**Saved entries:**
※ ※ ※

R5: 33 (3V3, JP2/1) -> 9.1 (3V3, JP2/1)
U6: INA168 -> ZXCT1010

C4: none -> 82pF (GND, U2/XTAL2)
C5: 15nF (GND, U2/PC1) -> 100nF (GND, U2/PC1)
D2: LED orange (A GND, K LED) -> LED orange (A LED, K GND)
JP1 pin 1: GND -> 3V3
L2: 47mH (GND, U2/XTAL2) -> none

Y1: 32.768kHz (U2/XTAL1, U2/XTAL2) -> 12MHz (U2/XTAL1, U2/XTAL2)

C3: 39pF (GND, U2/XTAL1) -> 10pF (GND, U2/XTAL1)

※ ※ ※

**AIM OF THE TASK:**
Your output should be the lines from the one with "D2: LED orange" through the last line of the entries above, copied exactly and nothing more.

**SOLUTION:**
D2: LED orange (A GND, K LED) -> LED orange (A LED, K GND)
JP1 pin 1: GND -> 3V3
L2: 47mH (GND, U2/XTAL2) -> none

Y1: 32.768kHz (U2/XTAL1, U2/XTAL2) -> 12MHz (U2/XTAL1, U2/XTAL2)

C3: 39pF (GND, U2/XTAL1) -> 10pF (GND, U2/XTAL1)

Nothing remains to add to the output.